----- Records for this task

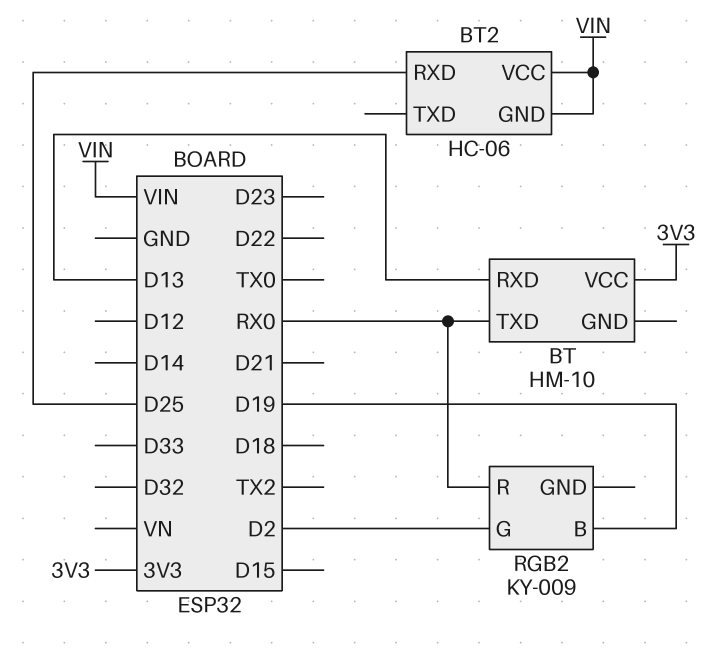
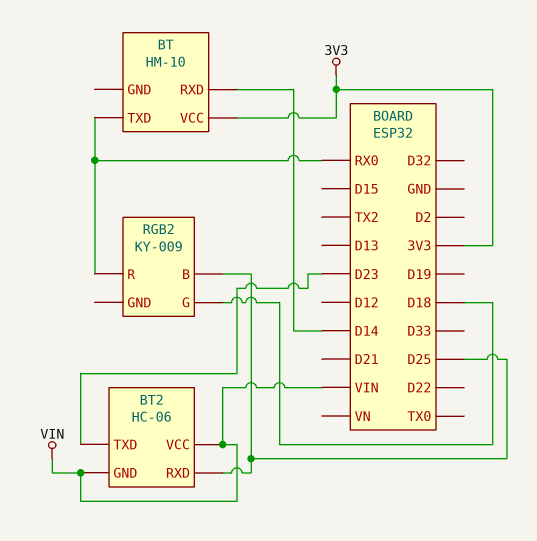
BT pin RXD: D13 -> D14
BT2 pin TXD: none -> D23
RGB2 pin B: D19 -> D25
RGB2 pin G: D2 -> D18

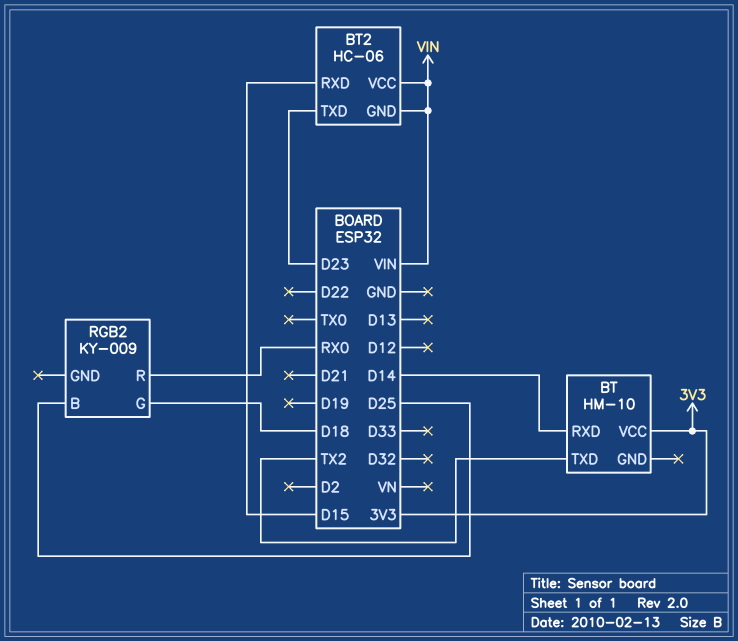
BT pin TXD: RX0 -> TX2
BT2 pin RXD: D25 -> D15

----------

## Your objective:
Pick up at the line containing "RGB2 pin B: D19 -> D25" and copy each line exactly until the data ends, including that last line; copy no pictures.

## Exercise result:
RGB2 pin B: D19 -> D25
RGB2 pin G: D2 -> D18

BT pin TXD: RX0 -> TX2
BT2 pin RXD: D25 -> D15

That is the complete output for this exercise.